Information provided
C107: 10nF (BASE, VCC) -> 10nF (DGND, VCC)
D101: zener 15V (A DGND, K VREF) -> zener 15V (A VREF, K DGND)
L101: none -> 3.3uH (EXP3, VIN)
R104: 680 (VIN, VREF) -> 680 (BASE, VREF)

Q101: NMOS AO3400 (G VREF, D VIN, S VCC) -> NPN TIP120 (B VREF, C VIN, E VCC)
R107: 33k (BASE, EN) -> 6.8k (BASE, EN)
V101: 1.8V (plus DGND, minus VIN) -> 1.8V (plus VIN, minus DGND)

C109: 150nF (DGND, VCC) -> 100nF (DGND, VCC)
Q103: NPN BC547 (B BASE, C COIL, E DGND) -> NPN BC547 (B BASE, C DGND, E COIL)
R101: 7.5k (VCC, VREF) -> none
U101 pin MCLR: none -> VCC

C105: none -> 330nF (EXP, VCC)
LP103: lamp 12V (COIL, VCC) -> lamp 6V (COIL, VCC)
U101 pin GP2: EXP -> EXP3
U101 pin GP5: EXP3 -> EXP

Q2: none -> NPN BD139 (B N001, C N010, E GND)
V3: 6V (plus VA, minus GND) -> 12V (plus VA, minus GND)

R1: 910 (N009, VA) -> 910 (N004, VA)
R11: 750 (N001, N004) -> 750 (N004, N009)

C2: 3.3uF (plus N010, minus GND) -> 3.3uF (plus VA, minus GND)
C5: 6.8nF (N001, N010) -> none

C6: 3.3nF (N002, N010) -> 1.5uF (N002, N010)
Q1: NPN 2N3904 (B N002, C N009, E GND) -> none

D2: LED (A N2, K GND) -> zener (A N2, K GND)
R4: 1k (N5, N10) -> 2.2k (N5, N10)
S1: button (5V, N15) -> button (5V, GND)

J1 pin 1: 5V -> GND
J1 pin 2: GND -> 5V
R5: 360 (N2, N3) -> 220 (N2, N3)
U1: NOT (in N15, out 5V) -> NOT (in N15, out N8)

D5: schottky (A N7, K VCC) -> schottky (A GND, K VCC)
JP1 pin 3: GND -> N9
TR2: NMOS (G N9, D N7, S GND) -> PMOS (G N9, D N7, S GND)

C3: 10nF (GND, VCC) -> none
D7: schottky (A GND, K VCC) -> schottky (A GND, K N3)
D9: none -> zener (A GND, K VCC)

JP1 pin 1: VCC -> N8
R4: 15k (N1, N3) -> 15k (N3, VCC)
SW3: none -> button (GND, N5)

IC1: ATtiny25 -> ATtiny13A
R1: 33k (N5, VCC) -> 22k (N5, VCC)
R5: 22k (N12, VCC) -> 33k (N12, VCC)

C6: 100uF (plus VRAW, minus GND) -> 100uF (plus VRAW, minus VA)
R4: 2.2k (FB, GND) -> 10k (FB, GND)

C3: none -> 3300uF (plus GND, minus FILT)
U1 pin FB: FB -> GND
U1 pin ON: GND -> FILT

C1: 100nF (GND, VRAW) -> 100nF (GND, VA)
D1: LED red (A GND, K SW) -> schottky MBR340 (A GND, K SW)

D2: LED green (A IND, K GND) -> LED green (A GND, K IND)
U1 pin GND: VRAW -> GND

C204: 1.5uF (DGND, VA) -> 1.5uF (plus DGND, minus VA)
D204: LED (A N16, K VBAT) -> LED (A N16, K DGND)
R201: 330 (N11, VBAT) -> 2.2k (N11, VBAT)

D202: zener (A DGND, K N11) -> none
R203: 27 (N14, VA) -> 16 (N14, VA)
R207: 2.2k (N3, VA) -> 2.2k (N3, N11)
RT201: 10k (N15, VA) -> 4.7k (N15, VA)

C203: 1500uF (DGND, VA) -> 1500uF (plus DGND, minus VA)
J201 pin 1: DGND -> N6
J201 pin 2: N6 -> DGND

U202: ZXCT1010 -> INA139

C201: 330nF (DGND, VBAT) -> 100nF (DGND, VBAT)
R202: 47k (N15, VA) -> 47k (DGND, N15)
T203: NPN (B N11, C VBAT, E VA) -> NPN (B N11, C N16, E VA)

Work required
Copy every line above that holds the word "schottky".

Solution to this task
D5: schottky (A N7, K VCC) -> schottky (A GND, K VCC)
D7: schottky (A GND, K VCC) -> schottky (A GND, K N3)
D1: LED red (A GND, K SW) -> schottky MBR340 (A GND, K SW)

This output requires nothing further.